[Opening Data extract section]

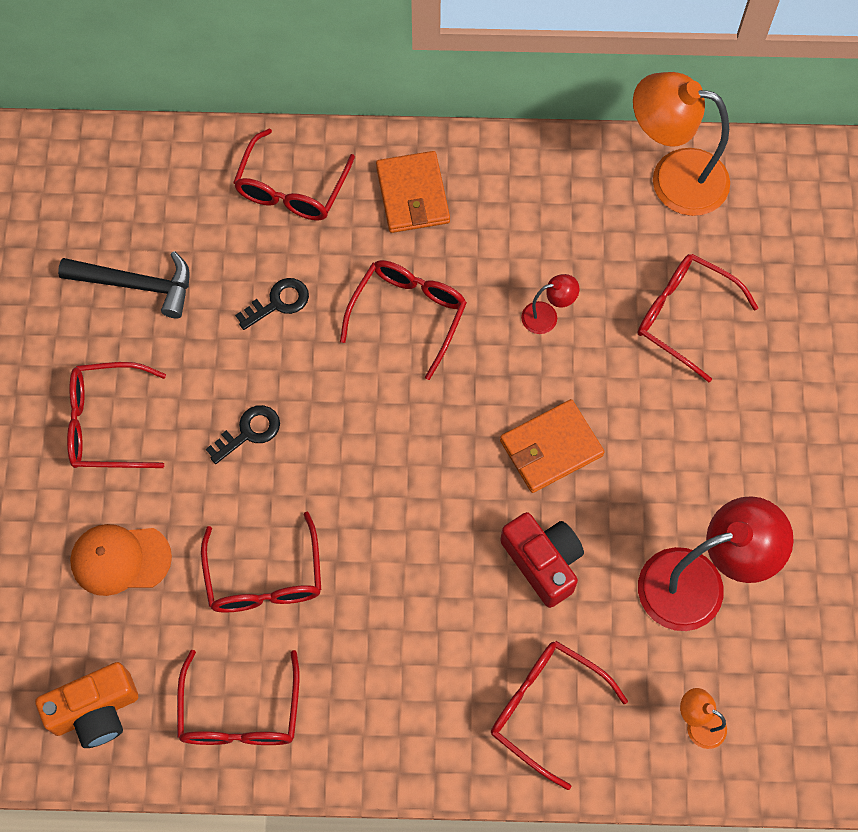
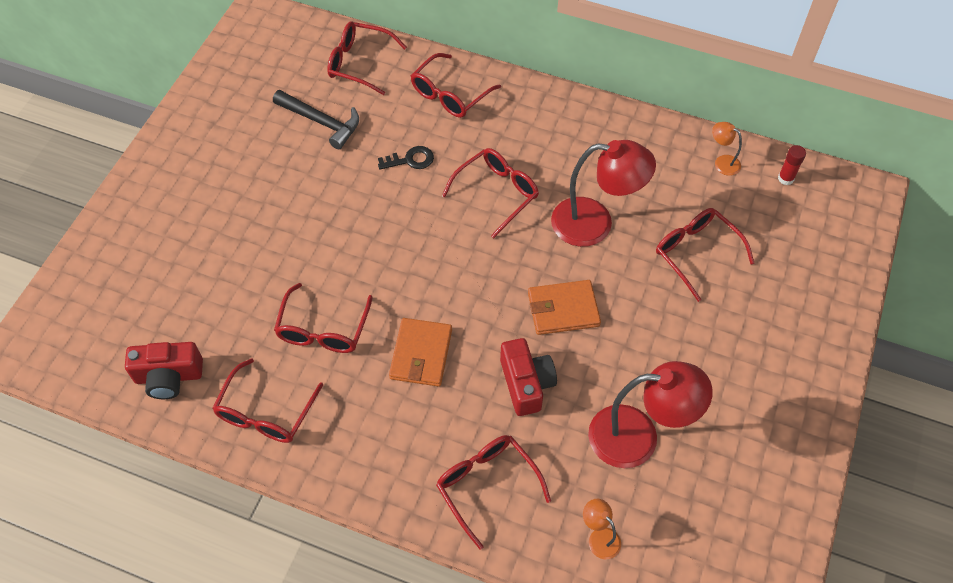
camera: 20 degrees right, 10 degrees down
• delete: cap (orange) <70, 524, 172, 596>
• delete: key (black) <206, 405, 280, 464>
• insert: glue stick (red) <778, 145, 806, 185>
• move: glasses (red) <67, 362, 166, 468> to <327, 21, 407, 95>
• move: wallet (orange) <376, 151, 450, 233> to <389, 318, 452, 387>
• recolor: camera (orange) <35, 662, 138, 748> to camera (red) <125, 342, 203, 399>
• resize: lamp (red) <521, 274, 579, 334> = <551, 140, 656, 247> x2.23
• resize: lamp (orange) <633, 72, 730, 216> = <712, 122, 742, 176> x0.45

[Closing Data extract section]

- **Task goal**
Give back exactly the lines from the first line of the data through the line with "318, 452, 387>", pictures excluded.

- **Solution for this task**
camera: 20 degrees right, 10 degrees down
• delete: cap (orange) <70, 524, 172, 596>
• delete: key (black) <206, 405, 280, 464>
• insert: glue stick (red) <778, 145, 806, 185>
• move: glasses (red) <67, 362, 166, 468> to <327, 21, 407, 95>
• move: wallet (orange) <376, 151, 450, 233> to <389, 318, 452, 387>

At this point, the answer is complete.